• **Source records**
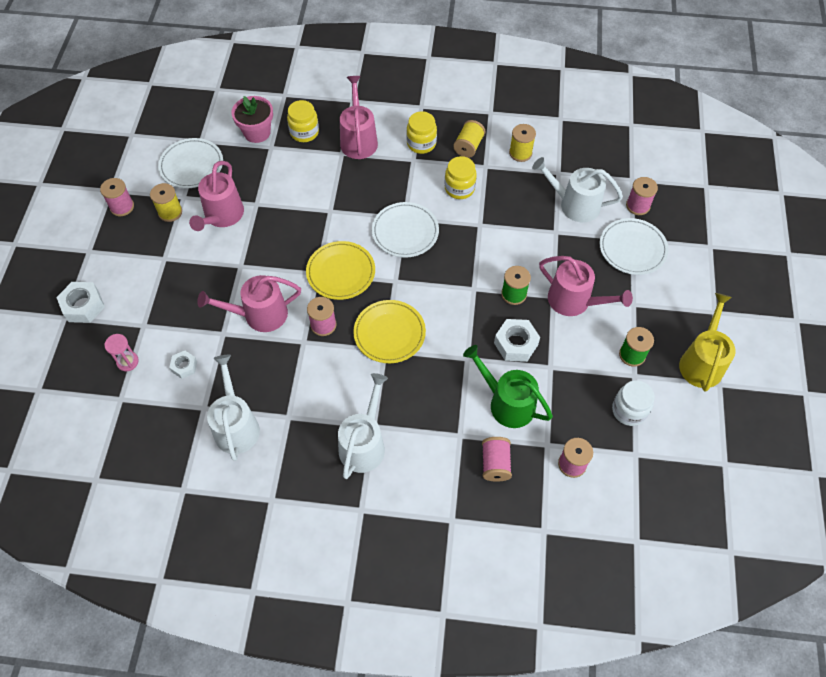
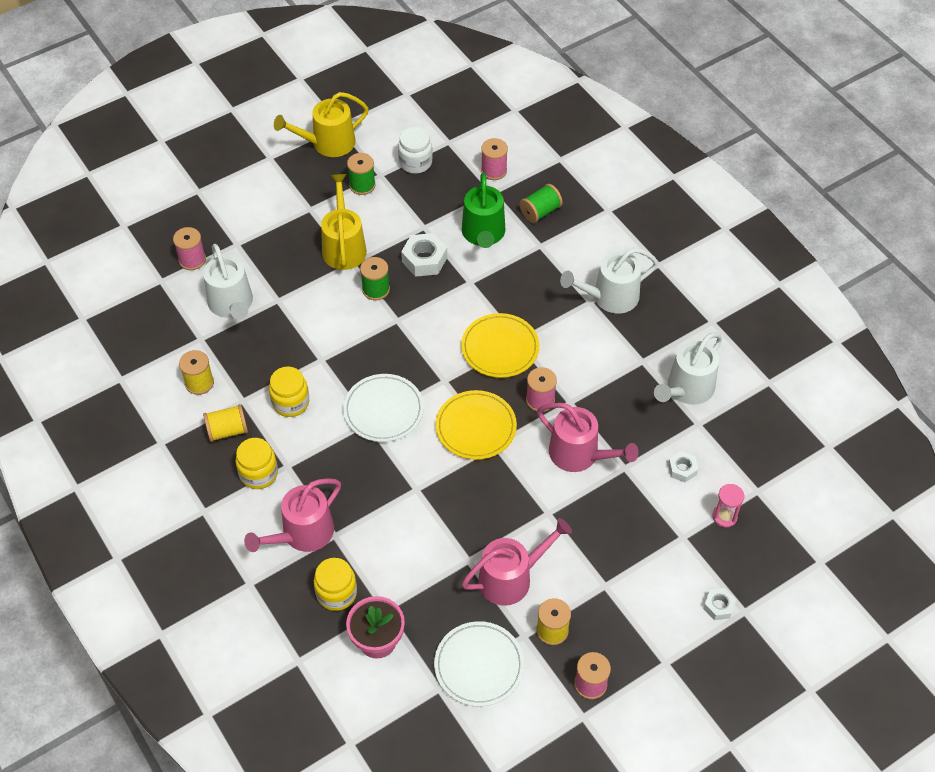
camera: 130 degrees left, 5 degrees down
white nut [56,282,105,323] -> white nut [703,588,736,620], size x0.60
pink spool [482,437,512,482] -> green spool [520,184,563,223]
pink watering can [539,256,633,316] -> yellow watering can [321,174,367,270]
white plate [600,218,669,275] -> none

• **Problem statement**
Repeat the listing above in full, exactly, and omit its pictures.

• **Output**
camera: 130 degrees left, 5 degrees down
white nut [56,282,105,323] -> white nut [703,588,736,620], size x0.60
pink spool [482,437,512,482] -> green spool [520,184,563,223]
pink watering can [539,256,633,316] -> yellow watering can [321,174,367,270]
white plate [600,218,669,275] -> none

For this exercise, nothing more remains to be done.